### Exercise description
Please reproduce the entries below exactly, omitting any images they contain.

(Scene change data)
:::::

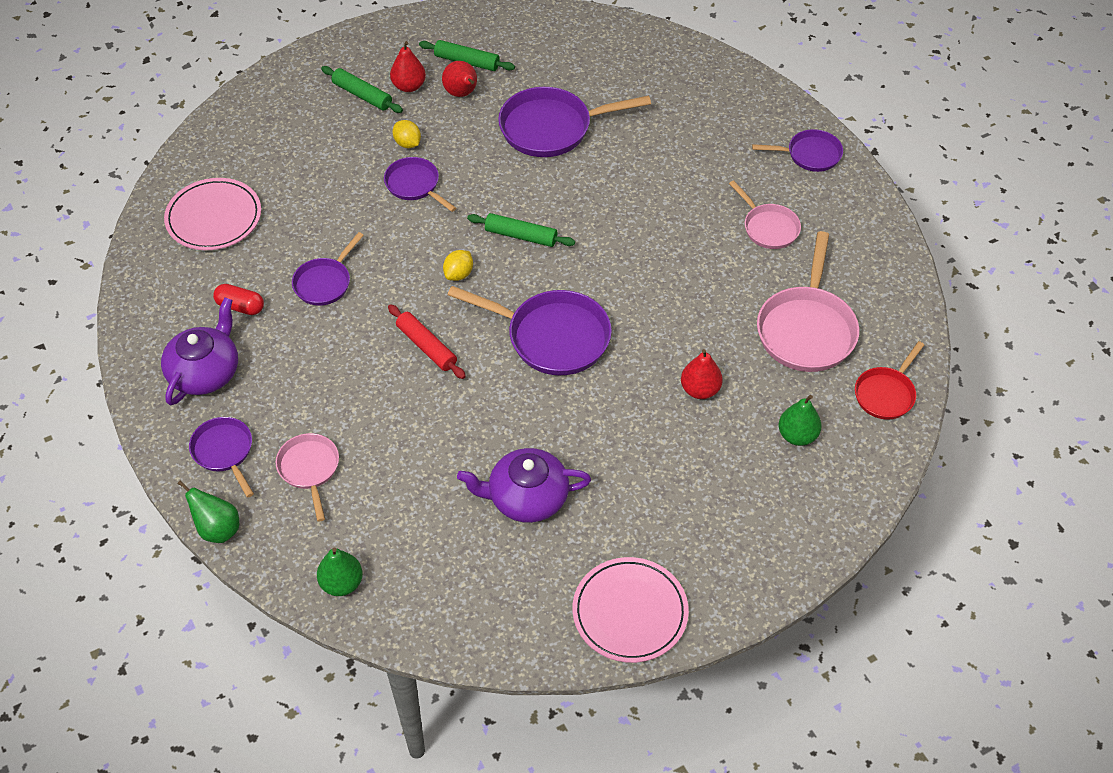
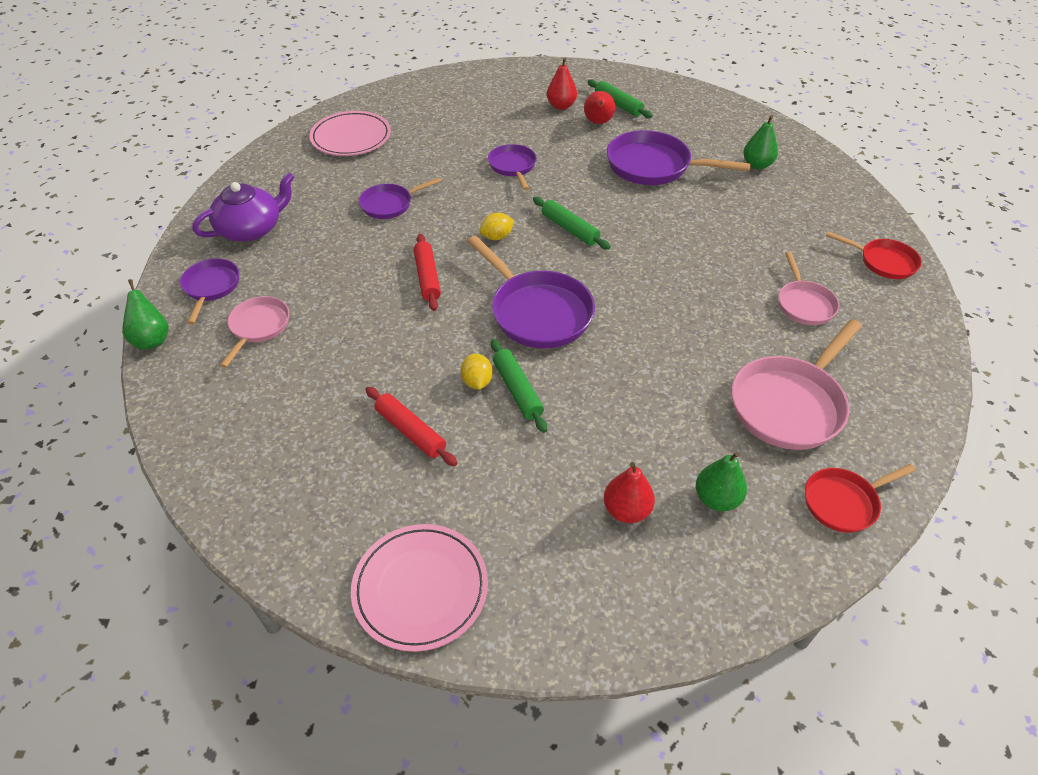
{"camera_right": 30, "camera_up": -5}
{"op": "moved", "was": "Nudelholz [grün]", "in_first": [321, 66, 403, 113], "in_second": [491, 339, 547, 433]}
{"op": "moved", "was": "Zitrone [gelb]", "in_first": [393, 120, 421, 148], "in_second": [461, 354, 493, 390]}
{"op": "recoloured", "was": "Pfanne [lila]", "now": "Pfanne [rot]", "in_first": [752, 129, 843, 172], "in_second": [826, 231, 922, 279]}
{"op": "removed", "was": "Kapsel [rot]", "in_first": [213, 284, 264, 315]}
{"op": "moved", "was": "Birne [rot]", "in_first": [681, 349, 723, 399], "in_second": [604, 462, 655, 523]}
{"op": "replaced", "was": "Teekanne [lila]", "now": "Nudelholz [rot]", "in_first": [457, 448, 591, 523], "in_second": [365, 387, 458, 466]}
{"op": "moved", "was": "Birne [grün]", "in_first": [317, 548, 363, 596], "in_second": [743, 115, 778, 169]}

:::::

### Written reply
{"camera_right": 30, "camera_up": -5}
{"op": "moved", "was": "Nudelholz [grün]", "in_first": [321, 66, 403, 113], "in_second": [491, 339, 547, 433]}
{"op": "moved", "was": "Zitrone [gelb]", "in_first": [393, 120, 421, 148], "in_second": [461, 354, 493, 390]}
{"op": "recoloured", "was": "Pfanne [lila]", "now": "Pfanne [rot]", "in_first": [752, 129, 843, 172], "in_second": [826, 231, 922, 279]}
{"op": "removed", "was": "Kapsel [rot]", "in_first": [213, 284, 264, 315]}
{"op": "moved", "was": "Birne [rot]", "in_first": [681, 349, 723, 399], "in_second": [604, 462, 655, 523]}
{"op": "replaced", "was": "Teekanne [lila]", "now": "Nudelholz [rot]", "in_first": [457, 448, 591, 523], "in_second": [365, 387, 458, 466]}
{"op": "moved", "was": "Birne [grün]", "in_first": [317, 548, 363, 596], "in_second": [743, 115, 778, 169]}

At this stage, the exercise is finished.